• **WORK INSTRUCTIONS**
All lines holding the word "ruler" are to be copied from the records beneath.
══ INPUT RECORDS ══
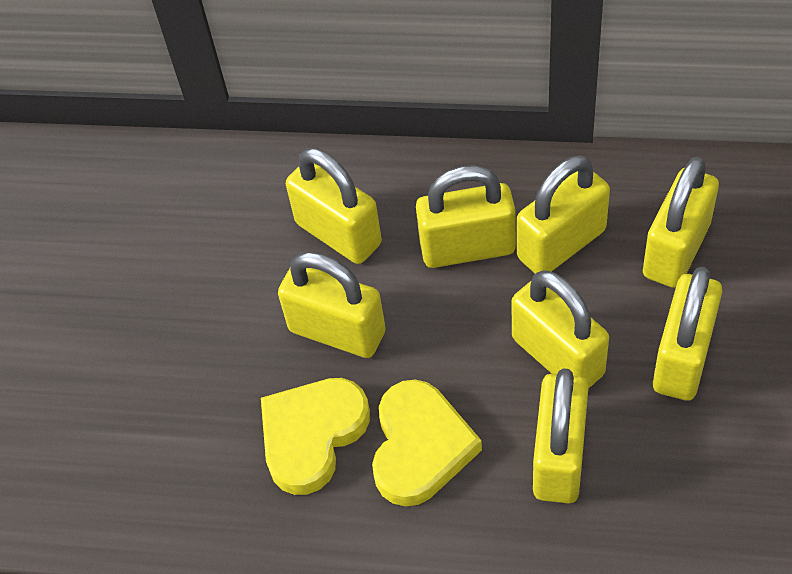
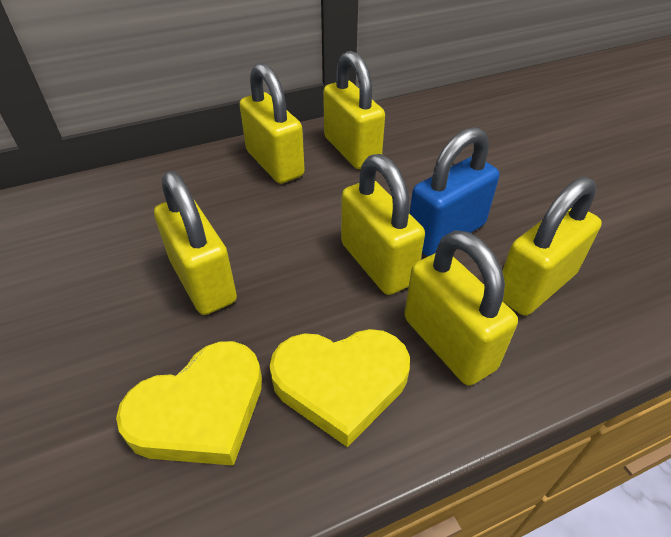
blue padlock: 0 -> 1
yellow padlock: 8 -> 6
═══
══ INPUT RECORDS ══
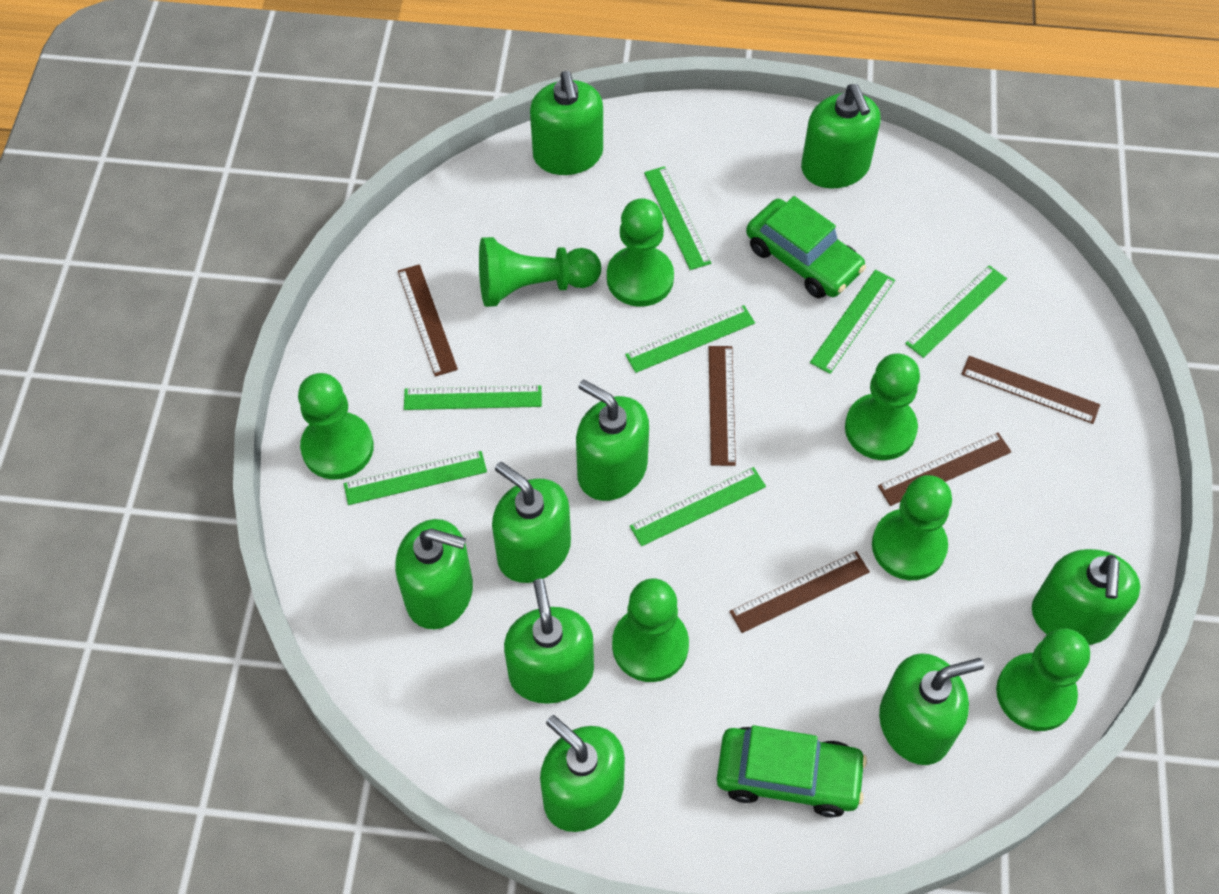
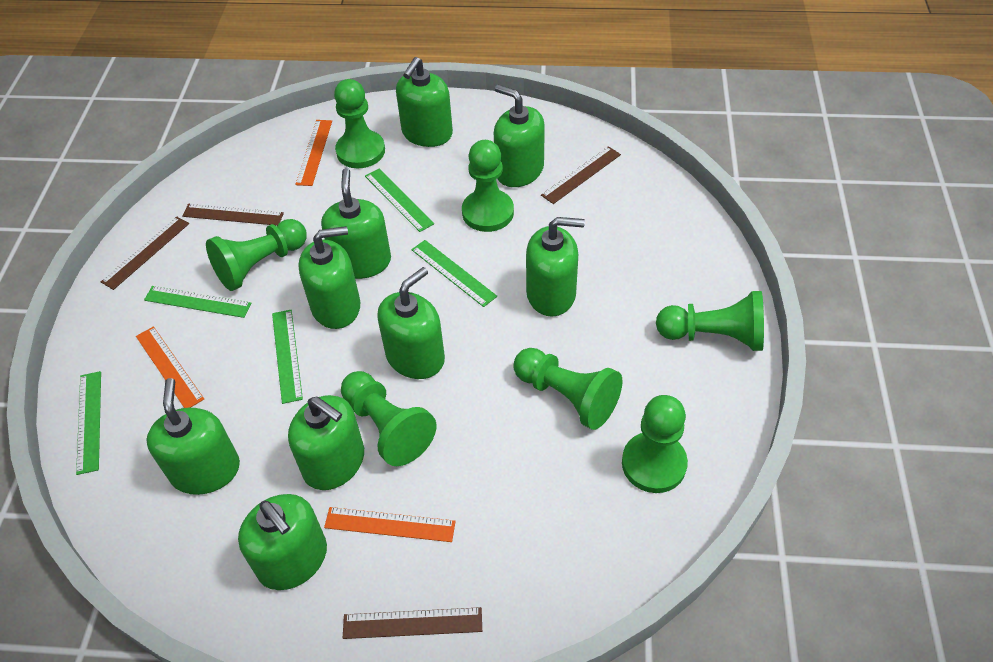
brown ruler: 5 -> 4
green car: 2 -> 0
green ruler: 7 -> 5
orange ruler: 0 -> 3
═══
• **SOLVED PROBLEM**
brown ruler: 5 -> 4
green ruler: 7 -> 5
orange ruler: 0 -> 3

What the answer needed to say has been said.